TASK BRIEF —
Work through the listing below and give again exactly the lines from the one with "[(341,469),(338,480),(345,483),(350,472),(341,469)]" to the one with "[(63,453),(62,467),(73,467),(74,453),(63,453)]", both ends included. All other lines and all pictures stay out.

:: DATA SUPPLIED ::

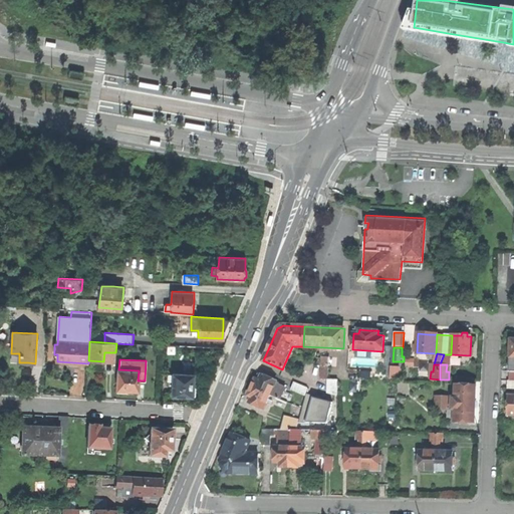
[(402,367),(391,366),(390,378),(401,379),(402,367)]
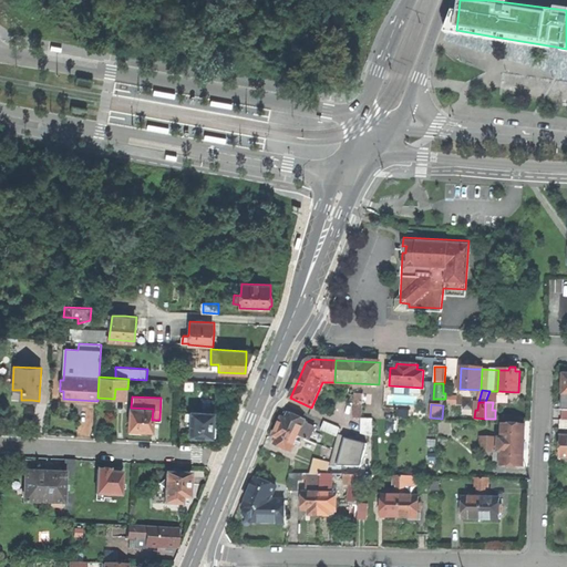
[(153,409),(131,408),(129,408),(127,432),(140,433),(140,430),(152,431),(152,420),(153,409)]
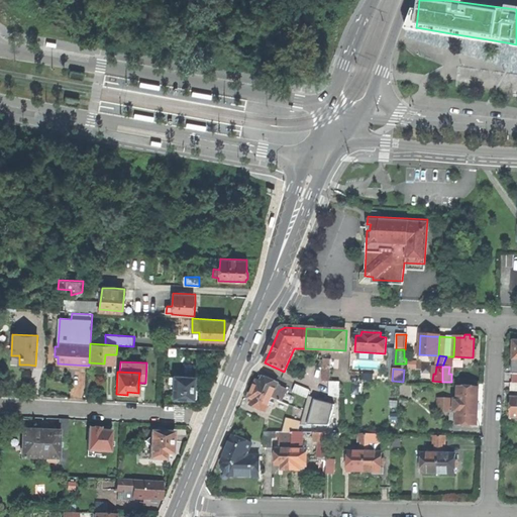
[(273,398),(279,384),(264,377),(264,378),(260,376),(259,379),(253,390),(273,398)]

:::
:: DATA SUPPLIED ::

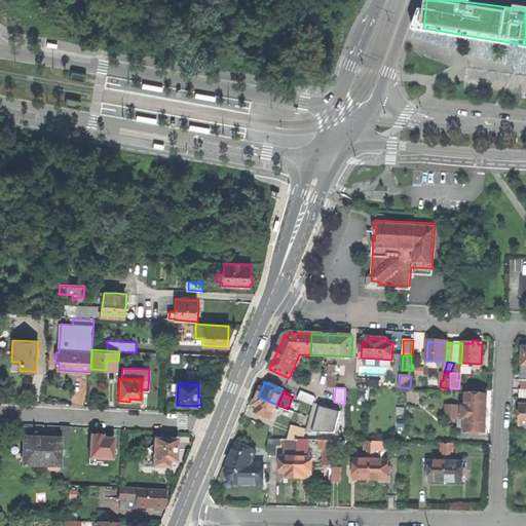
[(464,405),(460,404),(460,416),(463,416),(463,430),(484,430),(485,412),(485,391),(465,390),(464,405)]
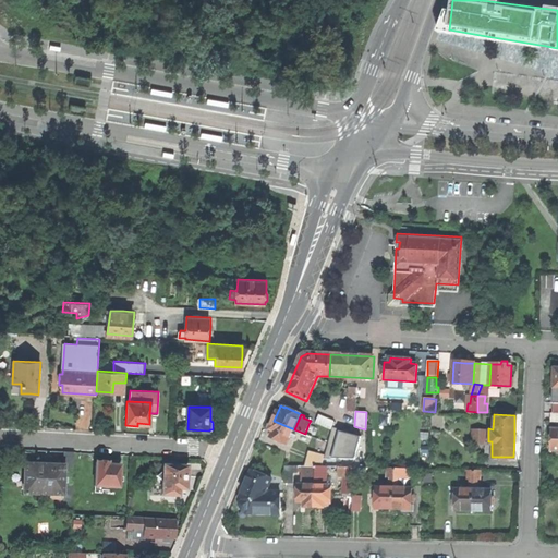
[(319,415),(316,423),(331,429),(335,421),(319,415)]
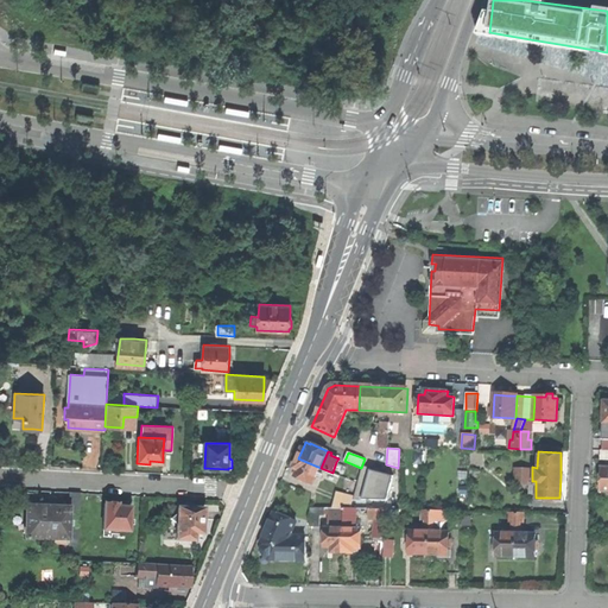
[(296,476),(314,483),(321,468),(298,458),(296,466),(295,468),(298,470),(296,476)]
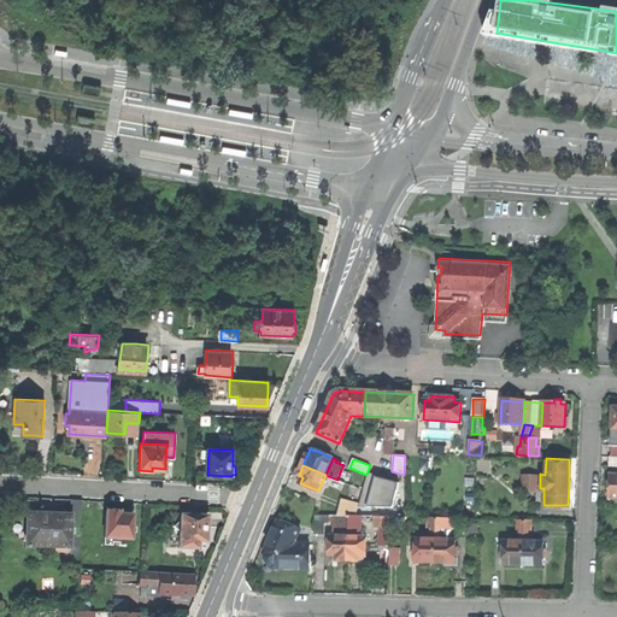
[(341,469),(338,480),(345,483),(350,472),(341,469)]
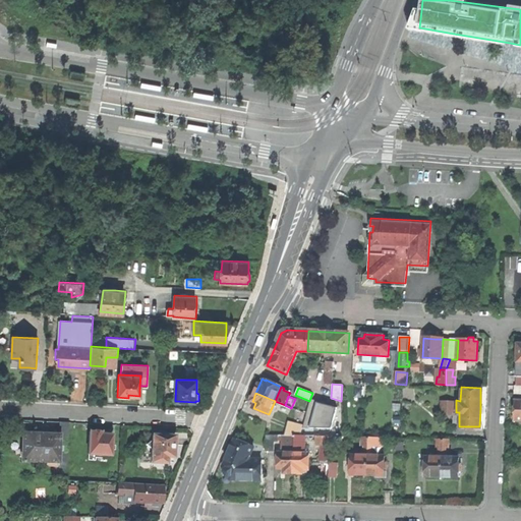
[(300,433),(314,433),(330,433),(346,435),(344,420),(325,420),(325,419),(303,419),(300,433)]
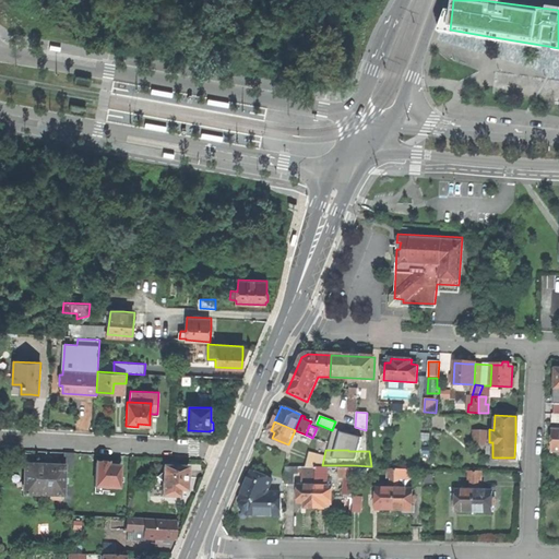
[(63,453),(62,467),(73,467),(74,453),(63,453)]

:::

RESPONSE BELOW —
[(341,469),(338,480),(345,483),(350,472),(341,469)]
[(300,433),(314,433),(330,433),(346,435),(344,420),(325,420),(325,419),(303,419),(300,433)]
[(63,453),(62,467),(73,467),(74,453),(63,453)]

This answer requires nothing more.